+++ Records supplied
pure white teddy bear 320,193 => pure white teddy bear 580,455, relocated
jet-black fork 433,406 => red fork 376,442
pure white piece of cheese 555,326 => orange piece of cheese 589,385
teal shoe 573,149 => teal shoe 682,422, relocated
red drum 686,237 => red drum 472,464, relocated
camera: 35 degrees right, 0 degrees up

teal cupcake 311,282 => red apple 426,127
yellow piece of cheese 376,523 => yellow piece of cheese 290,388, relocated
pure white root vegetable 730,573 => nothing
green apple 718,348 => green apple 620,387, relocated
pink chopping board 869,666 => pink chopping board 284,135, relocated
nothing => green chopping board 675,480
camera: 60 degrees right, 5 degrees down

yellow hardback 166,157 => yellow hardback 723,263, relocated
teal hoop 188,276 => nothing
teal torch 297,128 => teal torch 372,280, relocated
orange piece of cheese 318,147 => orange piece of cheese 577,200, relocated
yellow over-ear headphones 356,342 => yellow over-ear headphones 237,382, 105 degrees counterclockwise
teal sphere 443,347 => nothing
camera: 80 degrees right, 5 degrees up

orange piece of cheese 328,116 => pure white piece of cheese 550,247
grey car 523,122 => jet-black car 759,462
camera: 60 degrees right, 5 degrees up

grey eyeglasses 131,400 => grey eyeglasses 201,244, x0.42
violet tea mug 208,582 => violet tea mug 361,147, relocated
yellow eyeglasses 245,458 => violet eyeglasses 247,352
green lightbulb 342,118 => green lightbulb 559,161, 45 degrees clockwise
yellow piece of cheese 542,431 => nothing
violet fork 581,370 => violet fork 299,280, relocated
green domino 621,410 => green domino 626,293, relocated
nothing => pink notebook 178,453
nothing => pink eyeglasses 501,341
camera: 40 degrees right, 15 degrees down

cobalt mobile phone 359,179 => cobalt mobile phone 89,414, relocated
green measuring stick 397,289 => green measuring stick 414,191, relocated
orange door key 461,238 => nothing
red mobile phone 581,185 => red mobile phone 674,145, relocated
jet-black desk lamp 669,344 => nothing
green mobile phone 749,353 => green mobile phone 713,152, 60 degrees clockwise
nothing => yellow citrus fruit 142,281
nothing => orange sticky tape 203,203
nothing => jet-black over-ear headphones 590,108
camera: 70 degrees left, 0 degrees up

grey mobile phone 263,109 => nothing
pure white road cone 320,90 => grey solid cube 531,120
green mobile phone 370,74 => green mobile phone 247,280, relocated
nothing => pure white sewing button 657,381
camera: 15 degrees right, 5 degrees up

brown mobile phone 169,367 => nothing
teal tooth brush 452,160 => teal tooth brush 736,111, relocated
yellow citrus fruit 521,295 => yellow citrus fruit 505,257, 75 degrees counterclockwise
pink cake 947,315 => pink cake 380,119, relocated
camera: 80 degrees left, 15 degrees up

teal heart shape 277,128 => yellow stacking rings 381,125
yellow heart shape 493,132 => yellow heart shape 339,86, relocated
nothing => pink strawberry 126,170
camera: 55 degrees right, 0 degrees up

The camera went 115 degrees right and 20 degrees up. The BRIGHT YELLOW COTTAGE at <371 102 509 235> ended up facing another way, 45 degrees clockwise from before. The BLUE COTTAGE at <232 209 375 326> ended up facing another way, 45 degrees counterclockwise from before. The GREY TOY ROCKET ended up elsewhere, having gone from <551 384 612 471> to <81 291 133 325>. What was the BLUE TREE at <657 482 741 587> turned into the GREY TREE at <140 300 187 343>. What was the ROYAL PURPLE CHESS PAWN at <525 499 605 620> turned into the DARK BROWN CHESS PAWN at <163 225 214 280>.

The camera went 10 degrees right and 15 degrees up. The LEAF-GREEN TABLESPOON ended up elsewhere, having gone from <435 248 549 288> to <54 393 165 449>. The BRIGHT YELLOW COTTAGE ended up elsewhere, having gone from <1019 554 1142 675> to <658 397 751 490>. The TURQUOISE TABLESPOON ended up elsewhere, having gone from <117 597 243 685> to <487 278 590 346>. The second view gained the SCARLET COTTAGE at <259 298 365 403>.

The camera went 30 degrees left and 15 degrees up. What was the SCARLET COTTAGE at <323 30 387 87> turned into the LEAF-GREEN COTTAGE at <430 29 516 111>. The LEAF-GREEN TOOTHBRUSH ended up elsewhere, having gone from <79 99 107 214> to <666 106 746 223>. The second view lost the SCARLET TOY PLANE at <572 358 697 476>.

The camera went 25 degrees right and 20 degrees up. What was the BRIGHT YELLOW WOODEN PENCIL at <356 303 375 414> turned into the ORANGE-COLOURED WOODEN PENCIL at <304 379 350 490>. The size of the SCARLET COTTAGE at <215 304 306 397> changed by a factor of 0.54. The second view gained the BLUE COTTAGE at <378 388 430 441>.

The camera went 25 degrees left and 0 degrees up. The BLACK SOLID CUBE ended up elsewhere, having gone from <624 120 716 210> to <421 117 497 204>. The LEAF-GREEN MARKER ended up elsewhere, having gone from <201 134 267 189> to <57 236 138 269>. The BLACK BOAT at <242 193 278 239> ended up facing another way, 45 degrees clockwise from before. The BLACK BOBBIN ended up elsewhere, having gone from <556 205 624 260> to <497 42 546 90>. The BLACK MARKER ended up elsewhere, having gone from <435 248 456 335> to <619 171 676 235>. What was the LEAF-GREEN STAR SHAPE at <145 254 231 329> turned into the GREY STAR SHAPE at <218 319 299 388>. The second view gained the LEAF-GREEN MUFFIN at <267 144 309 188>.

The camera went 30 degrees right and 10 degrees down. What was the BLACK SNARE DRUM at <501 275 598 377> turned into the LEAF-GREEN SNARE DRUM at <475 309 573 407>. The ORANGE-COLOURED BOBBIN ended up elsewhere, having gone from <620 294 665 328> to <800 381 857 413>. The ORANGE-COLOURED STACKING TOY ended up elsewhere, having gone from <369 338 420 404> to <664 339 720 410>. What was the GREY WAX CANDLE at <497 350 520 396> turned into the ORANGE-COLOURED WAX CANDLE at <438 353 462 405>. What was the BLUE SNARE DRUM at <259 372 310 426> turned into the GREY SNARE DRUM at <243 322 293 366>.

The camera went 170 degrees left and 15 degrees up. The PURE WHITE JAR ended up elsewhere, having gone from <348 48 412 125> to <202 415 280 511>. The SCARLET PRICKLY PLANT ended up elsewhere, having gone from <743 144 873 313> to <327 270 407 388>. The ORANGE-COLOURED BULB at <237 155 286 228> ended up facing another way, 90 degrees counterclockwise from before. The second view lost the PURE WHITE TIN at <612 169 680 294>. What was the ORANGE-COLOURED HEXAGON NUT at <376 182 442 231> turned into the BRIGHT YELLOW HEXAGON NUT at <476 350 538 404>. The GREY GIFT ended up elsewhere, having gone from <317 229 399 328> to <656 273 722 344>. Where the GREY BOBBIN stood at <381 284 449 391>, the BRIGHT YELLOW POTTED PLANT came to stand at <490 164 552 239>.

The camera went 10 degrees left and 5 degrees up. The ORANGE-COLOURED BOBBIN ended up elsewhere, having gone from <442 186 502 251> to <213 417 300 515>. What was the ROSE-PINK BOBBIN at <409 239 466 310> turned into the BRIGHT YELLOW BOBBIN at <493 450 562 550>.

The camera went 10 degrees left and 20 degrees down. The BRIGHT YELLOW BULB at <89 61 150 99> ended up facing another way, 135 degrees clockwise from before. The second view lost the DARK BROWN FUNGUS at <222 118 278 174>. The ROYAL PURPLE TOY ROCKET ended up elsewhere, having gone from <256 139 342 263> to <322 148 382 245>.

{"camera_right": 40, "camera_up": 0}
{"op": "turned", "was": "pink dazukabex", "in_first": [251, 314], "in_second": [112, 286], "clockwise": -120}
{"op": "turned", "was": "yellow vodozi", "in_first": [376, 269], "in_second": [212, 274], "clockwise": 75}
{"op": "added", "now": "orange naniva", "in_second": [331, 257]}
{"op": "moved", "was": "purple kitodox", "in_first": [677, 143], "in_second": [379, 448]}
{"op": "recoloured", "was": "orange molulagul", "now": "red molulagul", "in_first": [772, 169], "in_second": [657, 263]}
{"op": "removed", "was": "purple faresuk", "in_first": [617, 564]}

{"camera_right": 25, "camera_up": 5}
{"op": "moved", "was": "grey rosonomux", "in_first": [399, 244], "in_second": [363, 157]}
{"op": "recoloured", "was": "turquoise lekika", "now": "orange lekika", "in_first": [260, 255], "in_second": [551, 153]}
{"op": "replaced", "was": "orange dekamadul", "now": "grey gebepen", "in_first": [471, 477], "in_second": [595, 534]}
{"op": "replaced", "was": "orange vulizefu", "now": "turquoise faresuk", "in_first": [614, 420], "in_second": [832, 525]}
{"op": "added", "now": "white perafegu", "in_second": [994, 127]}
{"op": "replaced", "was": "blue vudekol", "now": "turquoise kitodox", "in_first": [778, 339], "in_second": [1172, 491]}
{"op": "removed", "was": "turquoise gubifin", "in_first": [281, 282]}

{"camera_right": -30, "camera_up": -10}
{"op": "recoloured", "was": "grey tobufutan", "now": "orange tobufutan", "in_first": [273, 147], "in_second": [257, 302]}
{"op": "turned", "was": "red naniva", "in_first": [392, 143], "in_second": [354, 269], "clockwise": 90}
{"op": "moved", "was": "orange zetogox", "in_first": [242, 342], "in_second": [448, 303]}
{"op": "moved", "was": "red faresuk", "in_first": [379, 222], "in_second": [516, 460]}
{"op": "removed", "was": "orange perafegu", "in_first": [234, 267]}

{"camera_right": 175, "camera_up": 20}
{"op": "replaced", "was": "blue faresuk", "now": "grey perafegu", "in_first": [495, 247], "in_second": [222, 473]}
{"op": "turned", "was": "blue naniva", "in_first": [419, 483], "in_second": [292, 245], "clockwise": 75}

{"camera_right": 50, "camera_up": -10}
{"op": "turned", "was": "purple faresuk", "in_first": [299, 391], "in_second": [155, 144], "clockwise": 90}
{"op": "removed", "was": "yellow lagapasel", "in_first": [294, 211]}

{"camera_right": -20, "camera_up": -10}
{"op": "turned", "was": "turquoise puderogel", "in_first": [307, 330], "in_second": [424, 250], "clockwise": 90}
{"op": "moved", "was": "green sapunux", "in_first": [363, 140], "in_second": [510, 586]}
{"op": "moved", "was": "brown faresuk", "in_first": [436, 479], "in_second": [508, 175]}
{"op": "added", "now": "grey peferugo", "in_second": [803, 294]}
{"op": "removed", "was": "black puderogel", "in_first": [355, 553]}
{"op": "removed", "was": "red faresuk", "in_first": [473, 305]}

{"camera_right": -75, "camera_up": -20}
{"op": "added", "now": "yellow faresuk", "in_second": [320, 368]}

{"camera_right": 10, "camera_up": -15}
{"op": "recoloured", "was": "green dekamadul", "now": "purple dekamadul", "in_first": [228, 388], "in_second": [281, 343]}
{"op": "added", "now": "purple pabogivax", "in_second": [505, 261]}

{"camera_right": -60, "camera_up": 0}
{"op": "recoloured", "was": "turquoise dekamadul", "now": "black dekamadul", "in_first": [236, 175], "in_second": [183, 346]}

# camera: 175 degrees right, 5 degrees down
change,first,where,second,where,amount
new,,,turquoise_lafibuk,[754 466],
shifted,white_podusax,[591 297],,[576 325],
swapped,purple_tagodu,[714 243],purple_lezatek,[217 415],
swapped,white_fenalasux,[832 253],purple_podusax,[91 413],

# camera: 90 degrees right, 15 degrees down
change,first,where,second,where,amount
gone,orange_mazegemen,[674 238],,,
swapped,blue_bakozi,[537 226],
++++++
> Your instructions:
Nothing beyond the line that contains "red drum 686,237" belongs in the answer; reproduce the entries exactly from their first line through it.

> Response:
pure white teddy bear 320,193 => pure white teddy bear 580,455, relocated
jet-black fork 433,406 => red fork 376,442
pure white piece of cheese 555,326 => orange piece of cheese 589,385
teal shoe 573,149 => teal shoe 682,422, relocated
red drum 686,237 => red drum 472,464, relocated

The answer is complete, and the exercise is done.